▶ [Work instruction]: Pick each line containing the word "relocated" out of the data below.
[Provided information — start]
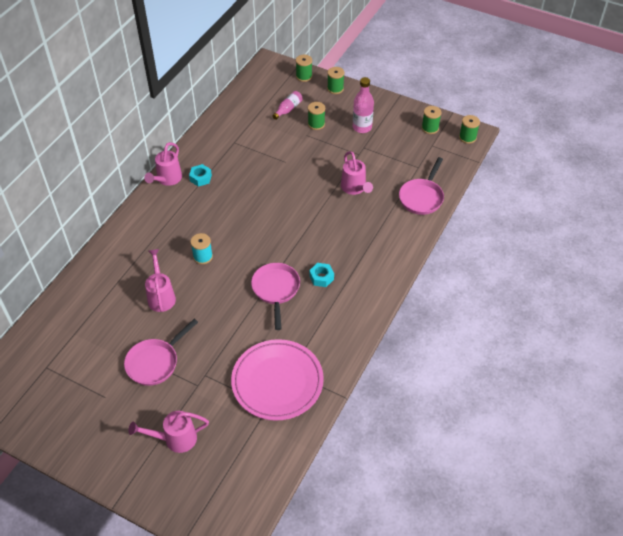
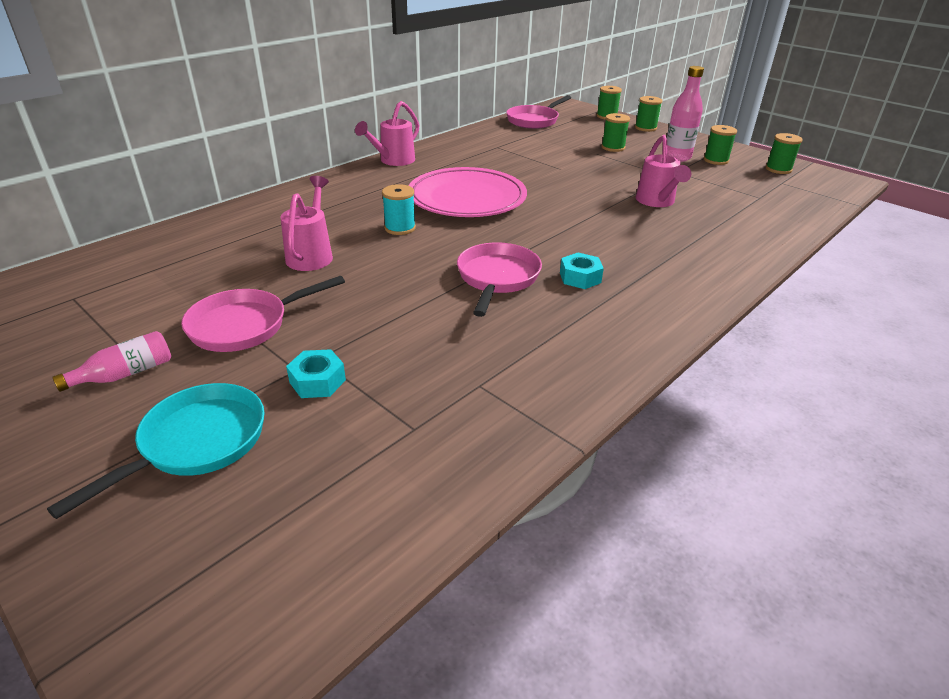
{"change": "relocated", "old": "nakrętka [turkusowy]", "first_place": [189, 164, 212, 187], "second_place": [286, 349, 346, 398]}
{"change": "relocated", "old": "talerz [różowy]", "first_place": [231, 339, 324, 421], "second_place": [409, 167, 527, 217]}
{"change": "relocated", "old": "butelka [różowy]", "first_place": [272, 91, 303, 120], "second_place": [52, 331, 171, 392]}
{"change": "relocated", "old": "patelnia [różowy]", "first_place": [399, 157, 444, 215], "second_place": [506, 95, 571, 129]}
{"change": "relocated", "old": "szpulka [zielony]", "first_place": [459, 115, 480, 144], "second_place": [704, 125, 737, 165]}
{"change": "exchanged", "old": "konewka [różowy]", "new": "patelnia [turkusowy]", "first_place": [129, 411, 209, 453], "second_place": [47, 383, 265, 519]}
[Provided information — finish]
▶ [Exercise result]:
{"change": "relocated", "old": "nakrętka [turkusowy]", "first_place": [189, 164, 212, 187], "second_place": [286, 349, 346, 398]}
{"change": "relocated", "old": "talerz [różowy]", "first_place": [231, 339, 324, 421], "second_place": [409, 167, 527, 217]}
{"change": "relocated", "old": "butelka [różowy]", "first_place": [272, 91, 303, 120], "second_place": [52, 331, 171, 392]}
{"change": "relocated", "old": "patelnia [różowy]", "first_place": [399, 157, 444, 215], "second_place": [506, 95, 571, 129]}
{"change": "relocated", "old": "szpulka [zielony]", "first_place": [459, 115, 480, 144], "second_place": [704, 125, 737, 165]}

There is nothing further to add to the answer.